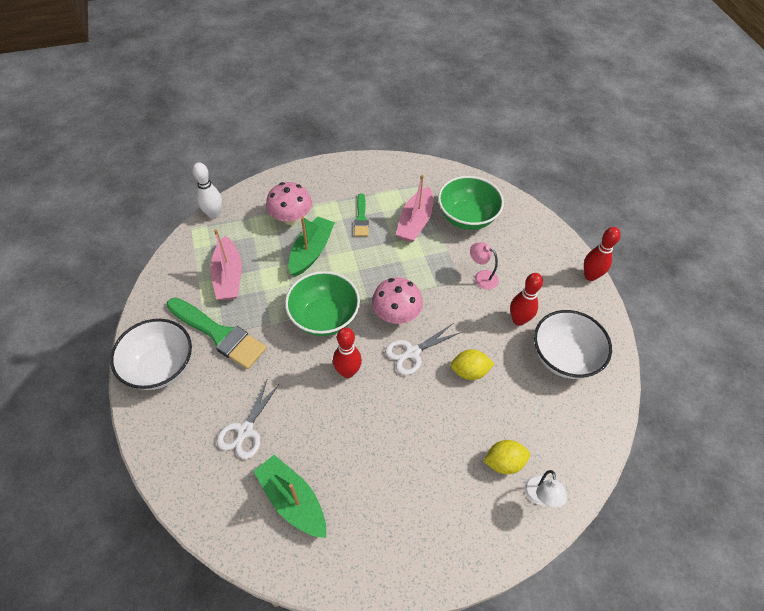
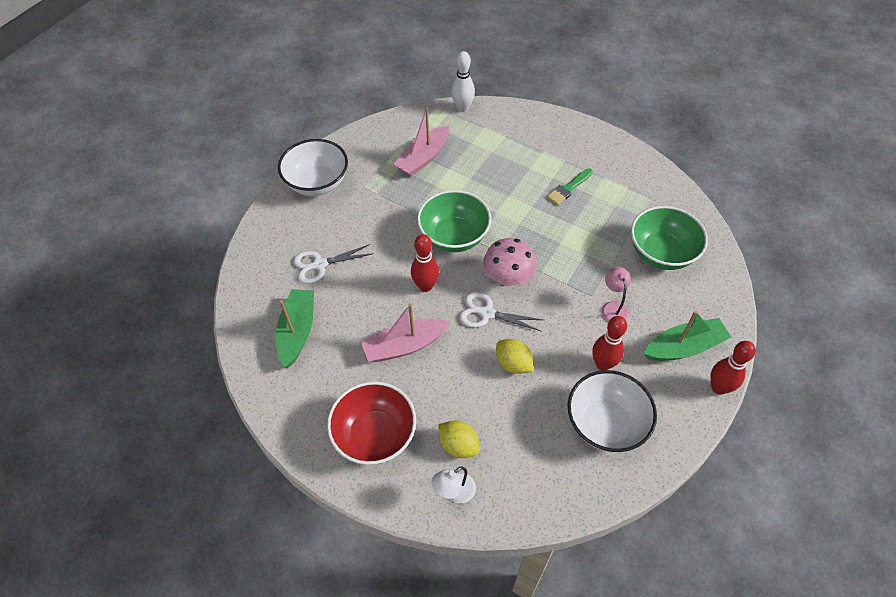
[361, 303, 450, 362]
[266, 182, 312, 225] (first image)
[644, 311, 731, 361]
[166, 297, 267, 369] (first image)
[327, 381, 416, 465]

### WORK TO COMPLETE:
Restating the data word for word is the task, and pictures are to be omitted.

### ANSWER AREA:
[361, 303, 450, 362]
[266, 182, 312, 225] (first image)
[644, 311, 731, 361]
[166, 297, 267, 369] (first image)
[327, 381, 416, 465]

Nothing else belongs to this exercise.